━━━━━ Excerpted records

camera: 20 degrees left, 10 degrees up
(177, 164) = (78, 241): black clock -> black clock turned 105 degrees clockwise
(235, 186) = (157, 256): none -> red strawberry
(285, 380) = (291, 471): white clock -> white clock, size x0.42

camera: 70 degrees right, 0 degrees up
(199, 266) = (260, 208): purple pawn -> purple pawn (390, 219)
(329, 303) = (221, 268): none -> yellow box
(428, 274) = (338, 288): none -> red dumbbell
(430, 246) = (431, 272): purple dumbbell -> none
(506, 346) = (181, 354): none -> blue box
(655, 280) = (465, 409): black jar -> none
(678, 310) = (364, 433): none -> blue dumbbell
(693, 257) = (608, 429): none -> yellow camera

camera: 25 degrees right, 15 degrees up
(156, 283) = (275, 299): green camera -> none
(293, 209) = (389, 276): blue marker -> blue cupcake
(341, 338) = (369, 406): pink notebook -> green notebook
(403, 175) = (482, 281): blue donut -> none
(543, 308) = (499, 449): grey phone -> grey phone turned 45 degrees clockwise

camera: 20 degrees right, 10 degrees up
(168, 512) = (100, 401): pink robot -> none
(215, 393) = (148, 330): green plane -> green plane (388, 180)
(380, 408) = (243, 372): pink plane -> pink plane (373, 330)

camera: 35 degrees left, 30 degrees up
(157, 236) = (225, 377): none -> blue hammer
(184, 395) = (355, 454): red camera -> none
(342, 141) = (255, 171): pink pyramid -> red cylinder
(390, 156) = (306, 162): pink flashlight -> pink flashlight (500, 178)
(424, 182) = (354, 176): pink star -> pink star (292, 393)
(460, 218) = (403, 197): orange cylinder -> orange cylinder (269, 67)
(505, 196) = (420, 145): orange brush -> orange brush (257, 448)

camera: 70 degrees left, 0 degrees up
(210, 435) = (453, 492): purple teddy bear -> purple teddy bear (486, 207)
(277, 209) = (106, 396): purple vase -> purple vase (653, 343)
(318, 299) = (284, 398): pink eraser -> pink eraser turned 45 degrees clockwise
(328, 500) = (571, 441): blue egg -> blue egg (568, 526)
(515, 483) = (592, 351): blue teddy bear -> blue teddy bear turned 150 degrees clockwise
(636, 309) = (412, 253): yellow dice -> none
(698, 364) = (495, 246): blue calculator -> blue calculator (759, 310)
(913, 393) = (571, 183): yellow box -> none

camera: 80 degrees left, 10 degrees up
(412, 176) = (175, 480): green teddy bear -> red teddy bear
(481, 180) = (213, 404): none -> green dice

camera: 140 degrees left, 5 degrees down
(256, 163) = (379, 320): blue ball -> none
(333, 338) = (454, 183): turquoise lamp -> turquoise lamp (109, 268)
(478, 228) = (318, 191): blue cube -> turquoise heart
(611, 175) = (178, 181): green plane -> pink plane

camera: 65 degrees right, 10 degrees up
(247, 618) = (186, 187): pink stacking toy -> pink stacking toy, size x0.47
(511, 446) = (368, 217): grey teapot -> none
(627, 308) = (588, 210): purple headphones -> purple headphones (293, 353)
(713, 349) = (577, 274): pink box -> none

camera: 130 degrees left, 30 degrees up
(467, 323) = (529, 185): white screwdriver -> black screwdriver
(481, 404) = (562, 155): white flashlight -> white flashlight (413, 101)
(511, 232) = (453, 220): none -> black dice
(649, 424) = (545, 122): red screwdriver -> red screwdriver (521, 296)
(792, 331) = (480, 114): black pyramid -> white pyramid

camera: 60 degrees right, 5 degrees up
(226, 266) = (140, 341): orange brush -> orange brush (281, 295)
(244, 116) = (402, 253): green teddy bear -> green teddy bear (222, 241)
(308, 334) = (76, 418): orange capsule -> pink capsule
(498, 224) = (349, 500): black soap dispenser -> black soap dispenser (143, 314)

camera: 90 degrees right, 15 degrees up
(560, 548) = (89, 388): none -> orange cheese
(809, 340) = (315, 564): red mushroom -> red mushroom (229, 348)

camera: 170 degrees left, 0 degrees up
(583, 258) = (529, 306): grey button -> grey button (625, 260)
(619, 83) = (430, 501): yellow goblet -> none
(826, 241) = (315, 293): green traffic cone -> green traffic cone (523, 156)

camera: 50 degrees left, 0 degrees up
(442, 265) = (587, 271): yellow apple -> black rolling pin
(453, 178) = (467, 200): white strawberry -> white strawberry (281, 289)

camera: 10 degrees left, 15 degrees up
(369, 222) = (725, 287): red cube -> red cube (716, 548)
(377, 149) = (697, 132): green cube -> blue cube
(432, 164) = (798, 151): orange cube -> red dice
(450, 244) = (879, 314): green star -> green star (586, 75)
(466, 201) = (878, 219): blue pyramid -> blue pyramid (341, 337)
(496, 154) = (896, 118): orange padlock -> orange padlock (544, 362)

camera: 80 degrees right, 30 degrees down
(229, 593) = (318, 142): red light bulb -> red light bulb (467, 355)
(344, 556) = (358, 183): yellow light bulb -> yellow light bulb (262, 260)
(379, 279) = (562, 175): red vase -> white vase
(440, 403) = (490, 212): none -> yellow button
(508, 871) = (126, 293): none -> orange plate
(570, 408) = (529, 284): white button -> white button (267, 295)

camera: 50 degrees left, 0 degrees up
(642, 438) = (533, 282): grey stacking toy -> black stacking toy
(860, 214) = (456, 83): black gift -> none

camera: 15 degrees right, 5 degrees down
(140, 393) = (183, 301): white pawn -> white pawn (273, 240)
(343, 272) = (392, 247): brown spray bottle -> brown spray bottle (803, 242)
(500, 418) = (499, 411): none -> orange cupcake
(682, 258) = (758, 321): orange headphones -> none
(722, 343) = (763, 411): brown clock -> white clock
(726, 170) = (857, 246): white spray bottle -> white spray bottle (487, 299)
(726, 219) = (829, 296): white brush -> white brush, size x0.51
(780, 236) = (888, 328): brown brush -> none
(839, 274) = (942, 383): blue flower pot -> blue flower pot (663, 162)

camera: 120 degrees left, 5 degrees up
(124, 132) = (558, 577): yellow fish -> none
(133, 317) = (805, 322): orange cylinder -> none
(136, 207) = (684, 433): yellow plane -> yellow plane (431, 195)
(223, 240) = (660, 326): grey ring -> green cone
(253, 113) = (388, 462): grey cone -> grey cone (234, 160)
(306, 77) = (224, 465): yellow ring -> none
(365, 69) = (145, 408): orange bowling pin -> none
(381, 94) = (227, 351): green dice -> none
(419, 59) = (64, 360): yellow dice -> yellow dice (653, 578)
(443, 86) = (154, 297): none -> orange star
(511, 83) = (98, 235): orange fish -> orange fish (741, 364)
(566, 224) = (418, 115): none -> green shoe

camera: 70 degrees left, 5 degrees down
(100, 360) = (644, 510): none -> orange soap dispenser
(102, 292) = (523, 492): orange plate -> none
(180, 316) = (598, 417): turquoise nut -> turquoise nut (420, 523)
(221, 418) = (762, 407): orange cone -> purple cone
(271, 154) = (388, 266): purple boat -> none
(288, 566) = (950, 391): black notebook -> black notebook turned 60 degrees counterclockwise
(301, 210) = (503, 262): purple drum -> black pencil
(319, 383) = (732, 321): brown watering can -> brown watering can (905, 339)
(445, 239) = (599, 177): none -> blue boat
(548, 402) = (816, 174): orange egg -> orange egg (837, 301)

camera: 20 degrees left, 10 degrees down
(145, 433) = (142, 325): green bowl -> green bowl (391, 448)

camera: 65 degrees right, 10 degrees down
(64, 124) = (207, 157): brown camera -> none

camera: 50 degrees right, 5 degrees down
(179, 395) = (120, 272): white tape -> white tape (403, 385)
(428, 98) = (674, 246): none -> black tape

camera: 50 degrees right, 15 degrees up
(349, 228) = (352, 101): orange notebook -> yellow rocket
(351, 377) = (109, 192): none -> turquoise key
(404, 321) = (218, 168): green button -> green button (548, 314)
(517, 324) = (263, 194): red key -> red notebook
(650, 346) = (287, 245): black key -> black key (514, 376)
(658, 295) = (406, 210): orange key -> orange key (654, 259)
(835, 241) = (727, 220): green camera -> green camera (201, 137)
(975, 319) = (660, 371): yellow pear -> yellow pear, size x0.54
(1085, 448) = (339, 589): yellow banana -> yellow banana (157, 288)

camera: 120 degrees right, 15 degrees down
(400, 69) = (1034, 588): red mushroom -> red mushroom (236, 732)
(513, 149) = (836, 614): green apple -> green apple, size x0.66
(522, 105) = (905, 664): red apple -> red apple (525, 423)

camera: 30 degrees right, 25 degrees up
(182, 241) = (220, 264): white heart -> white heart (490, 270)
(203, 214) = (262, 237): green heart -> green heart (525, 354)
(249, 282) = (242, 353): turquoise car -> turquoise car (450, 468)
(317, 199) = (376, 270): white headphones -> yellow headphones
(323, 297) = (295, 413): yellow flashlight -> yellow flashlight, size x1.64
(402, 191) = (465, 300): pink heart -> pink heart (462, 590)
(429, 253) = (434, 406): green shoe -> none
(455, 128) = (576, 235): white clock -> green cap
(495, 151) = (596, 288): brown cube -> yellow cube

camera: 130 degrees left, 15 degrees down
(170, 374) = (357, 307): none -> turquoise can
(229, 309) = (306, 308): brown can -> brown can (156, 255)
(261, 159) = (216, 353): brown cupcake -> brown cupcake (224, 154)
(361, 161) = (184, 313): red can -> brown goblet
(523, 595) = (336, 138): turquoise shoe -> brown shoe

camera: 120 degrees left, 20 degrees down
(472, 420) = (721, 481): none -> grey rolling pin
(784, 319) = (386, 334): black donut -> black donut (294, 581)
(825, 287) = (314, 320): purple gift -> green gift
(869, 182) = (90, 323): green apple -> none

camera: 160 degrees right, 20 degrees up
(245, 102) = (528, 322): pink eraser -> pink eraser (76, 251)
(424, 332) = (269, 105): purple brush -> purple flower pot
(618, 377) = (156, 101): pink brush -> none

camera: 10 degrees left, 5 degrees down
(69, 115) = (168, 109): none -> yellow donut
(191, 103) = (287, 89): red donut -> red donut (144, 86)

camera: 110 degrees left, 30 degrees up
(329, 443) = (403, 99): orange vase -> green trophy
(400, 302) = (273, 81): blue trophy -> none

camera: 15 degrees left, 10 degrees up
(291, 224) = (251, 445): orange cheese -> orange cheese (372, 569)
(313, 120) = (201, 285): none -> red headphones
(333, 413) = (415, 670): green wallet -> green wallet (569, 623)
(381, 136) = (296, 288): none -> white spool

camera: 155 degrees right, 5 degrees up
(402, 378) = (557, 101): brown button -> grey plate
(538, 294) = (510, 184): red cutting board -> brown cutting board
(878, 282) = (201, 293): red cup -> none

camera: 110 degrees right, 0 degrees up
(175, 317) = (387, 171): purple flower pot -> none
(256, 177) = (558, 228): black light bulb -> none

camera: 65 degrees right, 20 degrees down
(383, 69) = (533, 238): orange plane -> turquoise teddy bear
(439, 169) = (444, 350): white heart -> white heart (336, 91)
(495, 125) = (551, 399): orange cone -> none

━━━━━━━━━━

An exact copy of the lines above between the line holding "(792, 331) = (480, 114): black" and the line holding "(344, 556) = (358, 183): yellow", inclusive, is the whole answer.

(792, 331) = (480, 114): black pyramid -> white pyramid

camera: 60 degrees right, 5 degrees up
(226, 266) = (140, 341): orange brush -> orange brush (281, 295)
(244, 116) = (402, 253): green teddy bear -> green teddy bear (222, 241)
(308, 334) = (76, 418): orange capsule -> pink capsule
(498, 224) = (349, 500): black soap dispenser -> black soap dispenser (143, 314)

camera: 90 degrees right, 15 degrees up
(560, 548) = (89, 388): none -> orange cheese
(809, 340) = (315, 564): red mushroom -> red mushroom (229, 348)

camera: 170 degrees left, 0 degrees up
(583, 258) = (529, 306): grey button -> grey button (625, 260)
(619, 83) = (430, 501): yellow goblet -> none
(826, 241) = (315, 293): green traffic cone -> green traffic cone (523, 156)

camera: 50 degrees left, 0 degrees up
(442, 265) = (587, 271): yellow apple -> black rolling pin
(453, 178) = (467, 200): white strawberry -> white strawberry (281, 289)

camera: 10 degrees left, 15 degrees up
(369, 222) = (725, 287): red cube -> red cube (716, 548)
(377, 149) = (697, 132): green cube -> blue cube
(432, 164) = (798, 151): orange cube -> red dice
(450, 244) = (879, 314): green star -> green star (586, 75)
(466, 201) = (878, 219): blue pyramid -> blue pyramid (341, 337)
(496, 154) = (896, 118): orange padlock -> orange padlock (544, 362)

camera: 80 degrees right, 30 degrees down
(229, 593) = (318, 142): red light bulb -> red light bulb (467, 355)
(344, 556) = (358, 183): yellow light bulb -> yellow light bulb (262, 260)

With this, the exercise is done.